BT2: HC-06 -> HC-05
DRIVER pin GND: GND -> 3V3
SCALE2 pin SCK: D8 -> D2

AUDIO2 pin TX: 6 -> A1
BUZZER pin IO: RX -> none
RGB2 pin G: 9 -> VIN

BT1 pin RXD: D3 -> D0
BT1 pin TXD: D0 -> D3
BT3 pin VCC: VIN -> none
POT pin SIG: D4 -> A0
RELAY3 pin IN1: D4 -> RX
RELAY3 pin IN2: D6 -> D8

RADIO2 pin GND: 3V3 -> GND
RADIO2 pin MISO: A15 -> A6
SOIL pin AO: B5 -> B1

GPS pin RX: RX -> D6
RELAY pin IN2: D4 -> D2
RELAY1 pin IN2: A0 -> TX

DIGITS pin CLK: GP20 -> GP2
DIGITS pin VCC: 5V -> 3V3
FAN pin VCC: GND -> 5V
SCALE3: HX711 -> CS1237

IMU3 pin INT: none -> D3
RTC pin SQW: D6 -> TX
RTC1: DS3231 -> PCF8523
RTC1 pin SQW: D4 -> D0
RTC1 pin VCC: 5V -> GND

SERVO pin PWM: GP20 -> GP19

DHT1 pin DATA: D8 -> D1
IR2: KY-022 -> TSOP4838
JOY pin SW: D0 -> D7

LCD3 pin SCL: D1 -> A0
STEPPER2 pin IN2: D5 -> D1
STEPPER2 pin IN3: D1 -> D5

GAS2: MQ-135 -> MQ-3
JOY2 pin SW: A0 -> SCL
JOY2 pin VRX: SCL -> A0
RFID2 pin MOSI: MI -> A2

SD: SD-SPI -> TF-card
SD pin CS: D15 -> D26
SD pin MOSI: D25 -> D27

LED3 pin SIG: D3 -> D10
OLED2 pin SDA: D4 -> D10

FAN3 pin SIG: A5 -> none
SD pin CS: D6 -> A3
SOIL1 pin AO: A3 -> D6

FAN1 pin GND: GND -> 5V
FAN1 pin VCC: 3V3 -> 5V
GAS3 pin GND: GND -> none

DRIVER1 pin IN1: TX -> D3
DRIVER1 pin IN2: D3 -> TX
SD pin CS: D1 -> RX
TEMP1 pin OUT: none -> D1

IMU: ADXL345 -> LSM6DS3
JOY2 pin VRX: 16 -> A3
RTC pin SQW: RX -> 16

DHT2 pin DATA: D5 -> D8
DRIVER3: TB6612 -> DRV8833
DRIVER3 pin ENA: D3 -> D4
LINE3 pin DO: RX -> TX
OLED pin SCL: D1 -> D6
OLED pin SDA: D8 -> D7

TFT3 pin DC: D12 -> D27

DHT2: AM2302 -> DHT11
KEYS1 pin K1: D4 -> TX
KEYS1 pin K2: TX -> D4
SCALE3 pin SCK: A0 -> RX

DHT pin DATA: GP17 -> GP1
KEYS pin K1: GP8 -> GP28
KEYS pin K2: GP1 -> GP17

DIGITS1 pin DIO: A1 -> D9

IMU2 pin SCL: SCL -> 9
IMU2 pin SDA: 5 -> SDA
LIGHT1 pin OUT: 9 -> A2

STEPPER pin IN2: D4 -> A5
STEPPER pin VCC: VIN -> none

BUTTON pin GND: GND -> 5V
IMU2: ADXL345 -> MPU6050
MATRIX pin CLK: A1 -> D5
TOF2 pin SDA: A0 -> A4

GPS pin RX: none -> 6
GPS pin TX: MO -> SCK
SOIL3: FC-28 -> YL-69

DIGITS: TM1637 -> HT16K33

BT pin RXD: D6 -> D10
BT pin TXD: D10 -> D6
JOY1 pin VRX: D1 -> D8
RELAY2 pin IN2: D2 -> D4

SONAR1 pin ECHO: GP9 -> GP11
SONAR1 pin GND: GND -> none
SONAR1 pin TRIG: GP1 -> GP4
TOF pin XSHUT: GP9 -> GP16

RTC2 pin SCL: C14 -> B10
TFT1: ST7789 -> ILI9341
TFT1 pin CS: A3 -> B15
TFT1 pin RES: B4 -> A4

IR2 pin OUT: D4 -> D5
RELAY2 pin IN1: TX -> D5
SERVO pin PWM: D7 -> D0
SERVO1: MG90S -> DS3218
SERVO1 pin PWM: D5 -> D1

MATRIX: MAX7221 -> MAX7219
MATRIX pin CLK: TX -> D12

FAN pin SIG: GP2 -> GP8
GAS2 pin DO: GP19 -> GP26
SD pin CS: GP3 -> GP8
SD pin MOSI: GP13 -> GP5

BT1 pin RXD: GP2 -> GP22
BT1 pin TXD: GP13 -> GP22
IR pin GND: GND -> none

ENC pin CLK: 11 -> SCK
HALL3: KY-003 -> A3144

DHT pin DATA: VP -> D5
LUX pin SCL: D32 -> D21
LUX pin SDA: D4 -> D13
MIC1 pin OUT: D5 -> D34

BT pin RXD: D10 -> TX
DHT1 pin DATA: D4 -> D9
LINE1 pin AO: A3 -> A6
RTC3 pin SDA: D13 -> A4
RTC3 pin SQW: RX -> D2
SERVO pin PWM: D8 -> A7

:: Work required ::
Only the lines from the one holding "DIGITS: TM1637 -> HT16K33" to the end of the listing are to be written out, word for word.

:: Problem solution ::
DIGITS: TM1637 -> HT16K33

BT pin RXD: D6 -> D10
BT pin TXD: D10 -> D6
JOY1 pin VRX: D1 -> D8
RELAY2 pin IN2: D2 -> D4

SONAR1 pin ECHO: GP9 -> GP11
SONAR1 pin GND: GND -> none
SONAR1 pin TRIG: GP1 -> GP4
TOF pin XSHUT: GP9 -> GP16

RTC2 pin SCL: C14 -> B10
TFT1: ST7789 -> ILI9341
TFT1 pin CS: A3 -> B15
TFT1 pin RES: B4 -> A4

IR2 pin OUT: D4 -> D5
RELAY2 pin IN1: TX -> D5
SERVO pin PWM: D7 -> D0
SERVO1: MG90S -> DS3218
SERVO1 pin PWM: D5 -> D1

MATRIX: MAX7221 -> MAX7219
MATRIX pin CLK: TX -> D12

FAN pin SIG: GP2 -> GP8
GAS2 pin DO: GP19 -> GP26
SD pin CS: GP3 -> GP8
SD pin MOSI: GP13 -> GP5

BT1 pin RXD: GP2 -> GP22
BT1 pin TXD: GP13 -> GP22
IR pin GND: GND -> none

ENC pin CLK: 11 -> SCK
HALL3: KY-003 -> A3144

DHT pin DATA: VP -> D5
LUX pin SCL: D32 -> D21
LUX pin SDA: D4 -> D13
MIC1 pin OUT: D5 -> D34

BT pin RXD: D10 -> TX
DHT1 pin DATA: D4 -> D9
LINE1 pin AO: A3 -> A6
RTC3 pin SDA: D13 -> A4
RTC3 pin SQW: RX -> D2
SERVO pin PWM: D8 -> A7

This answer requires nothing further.